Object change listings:
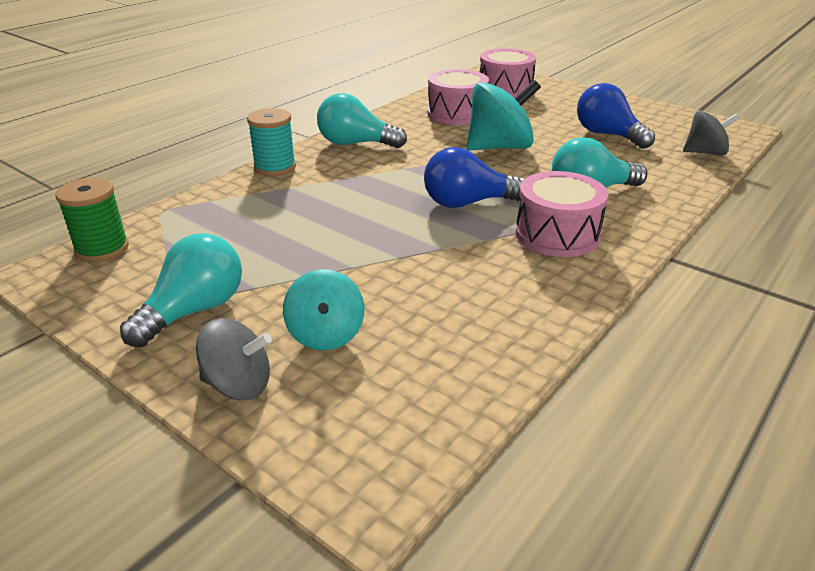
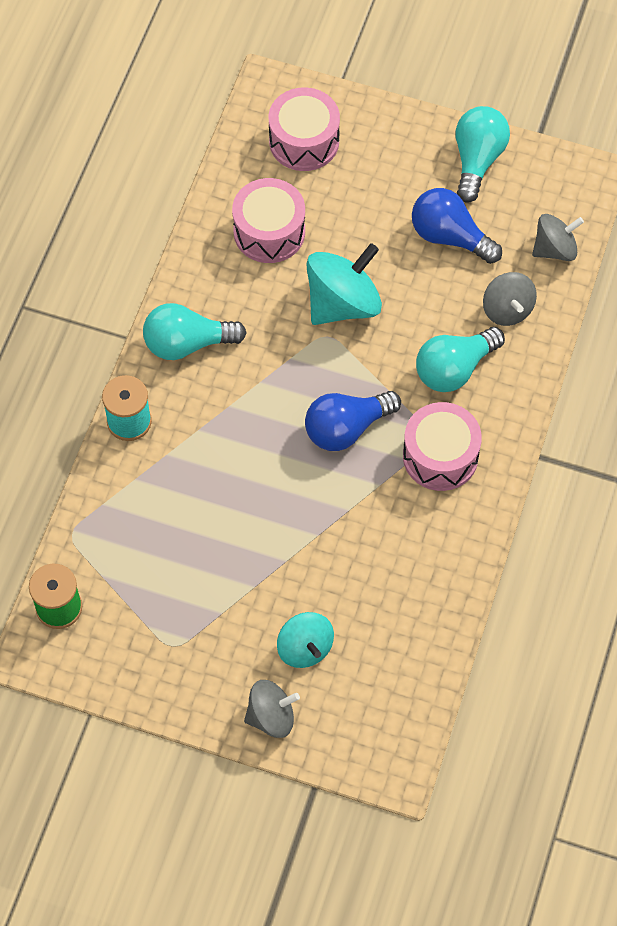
camera: 20 degrees left, 30 degrees up
turquoise light bulb [120,233,242,347] -> turquoise light bulb moved to [456,106,510,203]
none -> grey spinning top [483,272,537,326]

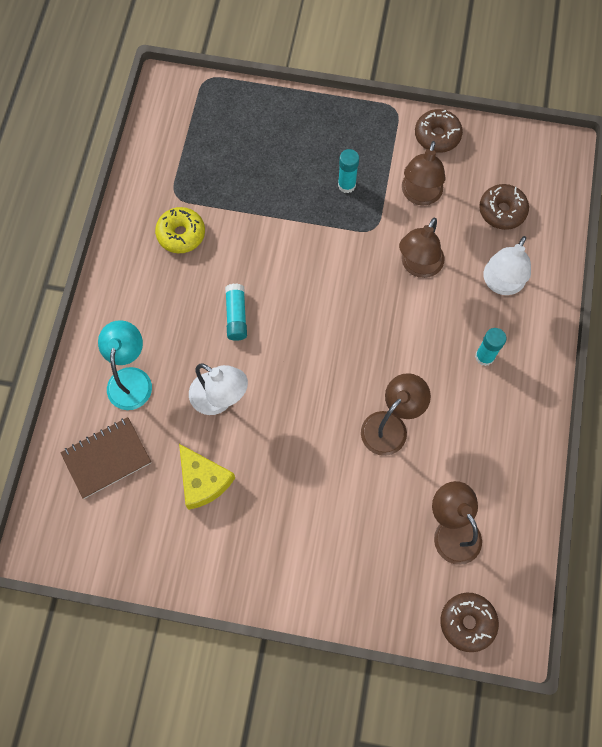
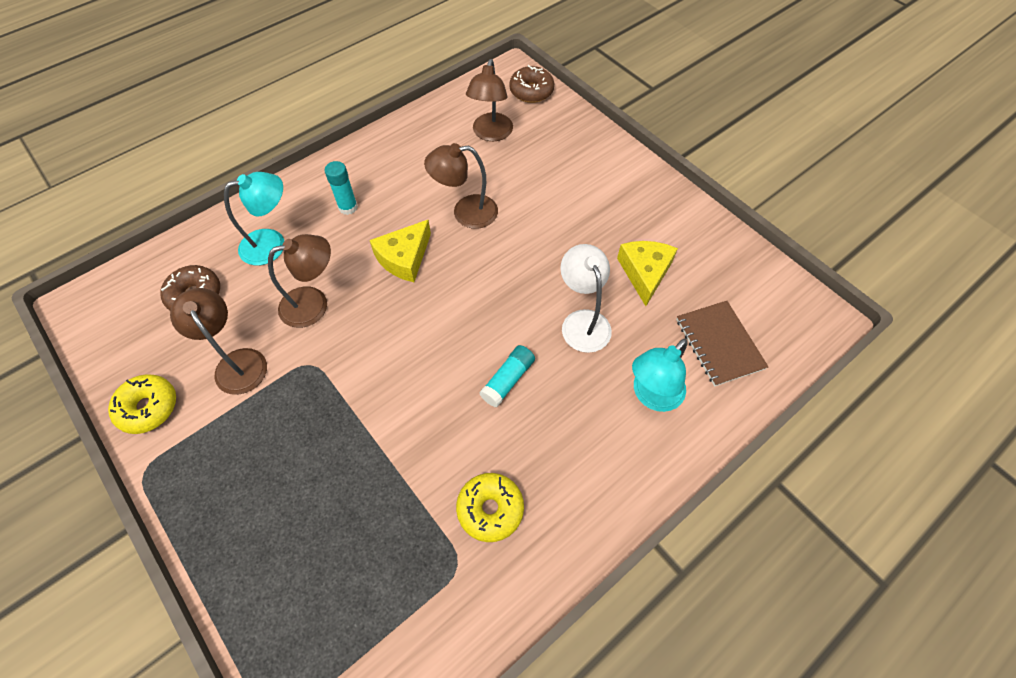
camera: 140 degrees left, 10 degrees down
brown notebook [60,417,151,499] -> brown notebook turned 60 degrees clockwise [676,301,769,386]
turquoise glue stick [338,149,359,193] -> none
brown lamp [402,141,445,205] -> brown lamp turned 90 degrees counterclockwise [170,288,267,395]
brown donut [415,109,463,153] -> yellow donut [108,374,176,434]
white lamp [484,236,531,295] -> turquoise lamp [224,172,284,266]
none -> yellow cheese [370,220,431,282]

### Work item
Print all records verbatim, excluding pictures.

### Reply
camera: 20 degrees left, 30 degrees up
turquoise light bulb [120,233,242,347] -> turquoise light bulb moved to [456,106,510,203]
none -> grey spinning top [483,272,537,326]

camera: 140 degrees left, 10 degrees down
brown notebook [60,417,151,499] -> brown notebook turned 60 degrees clockwise [676,301,769,386]
turquoise glue stick [338,149,359,193] -> none
brown lamp [402,141,445,205] -> brown lamp turned 90 degrees counterclockwise [170,288,267,395]
brown donut [415,109,463,153] -> yellow donut [108,374,176,434]
white lamp [484,236,531,295] -> turquoise lamp [224,172,284,266]
none -> yellow cheese [370,220,431,282]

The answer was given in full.